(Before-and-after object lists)
◆ ◆ ◆ ◆ ◆ ◆ ◆
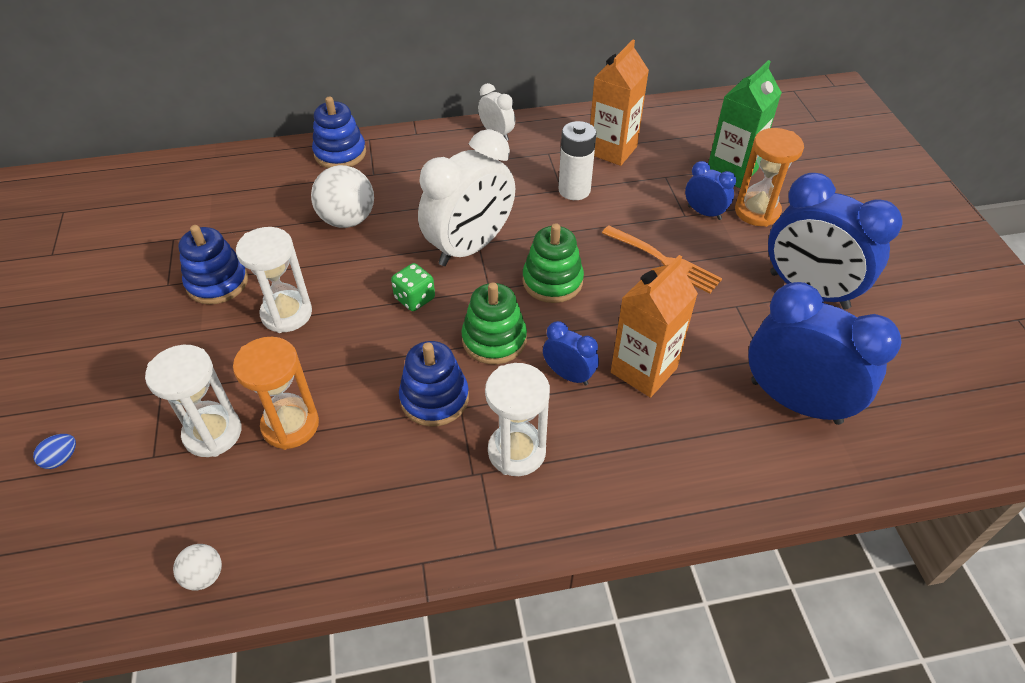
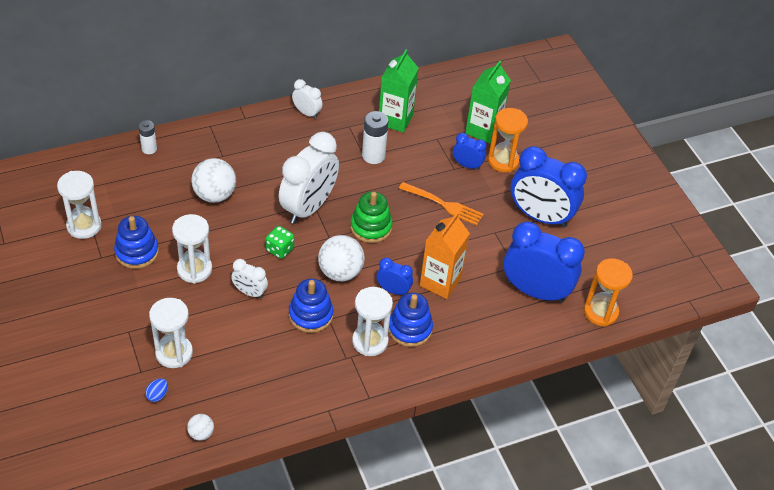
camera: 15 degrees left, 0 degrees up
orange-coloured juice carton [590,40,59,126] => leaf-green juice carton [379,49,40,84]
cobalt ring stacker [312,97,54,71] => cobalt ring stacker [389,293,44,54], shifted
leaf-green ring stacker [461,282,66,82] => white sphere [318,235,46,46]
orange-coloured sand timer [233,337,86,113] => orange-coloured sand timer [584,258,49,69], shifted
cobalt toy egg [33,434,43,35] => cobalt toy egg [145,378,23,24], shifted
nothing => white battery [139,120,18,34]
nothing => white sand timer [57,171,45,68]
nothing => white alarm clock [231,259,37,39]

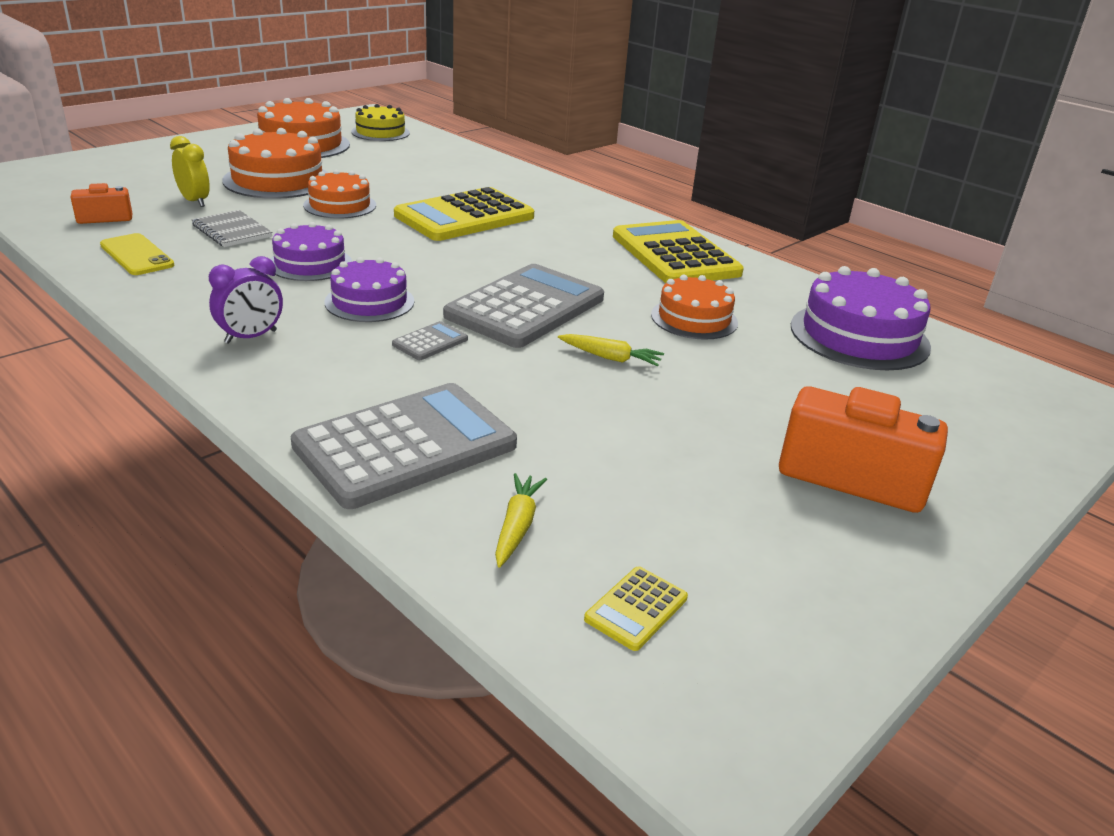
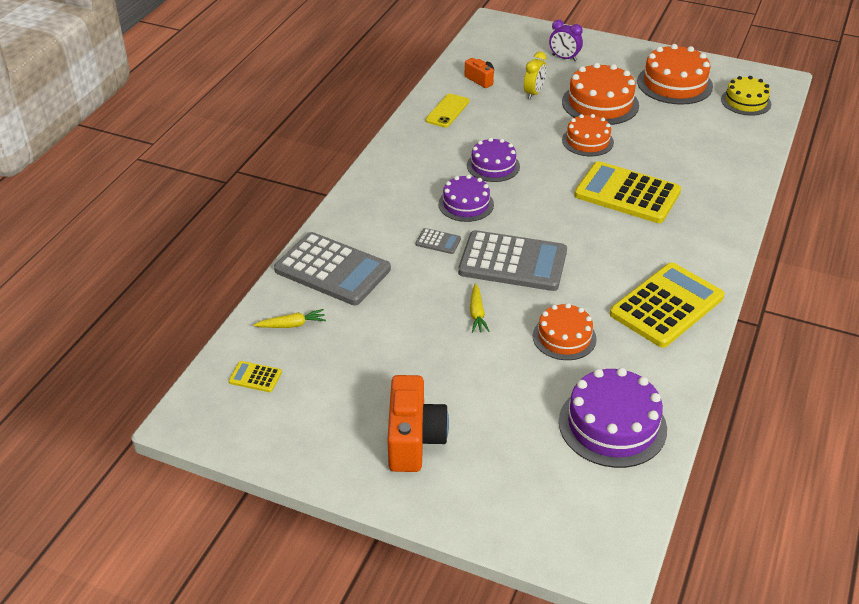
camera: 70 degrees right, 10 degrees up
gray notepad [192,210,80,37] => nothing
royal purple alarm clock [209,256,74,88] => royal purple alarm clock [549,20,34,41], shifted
◆ ◆ ◆ ◆ ◆ ◆ ◆
Print, word for word, the lines above that run from the line containing "cobalt toy egg [33,434,43,35]" to the line containing "gray notepad [192,210,80,37] => nothing", both included. Keep the pictures out.

## EXPECTED ANSWER
cobalt toy egg [33,434,43,35] => cobalt toy egg [145,378,23,24], shifted
nothing => white battery [139,120,18,34]
nothing => white sand timer [57,171,45,68]
nothing => white alarm clock [231,259,37,39]

camera: 70 degrees right, 10 degrees up
gray notepad [192,210,80,37] => nothing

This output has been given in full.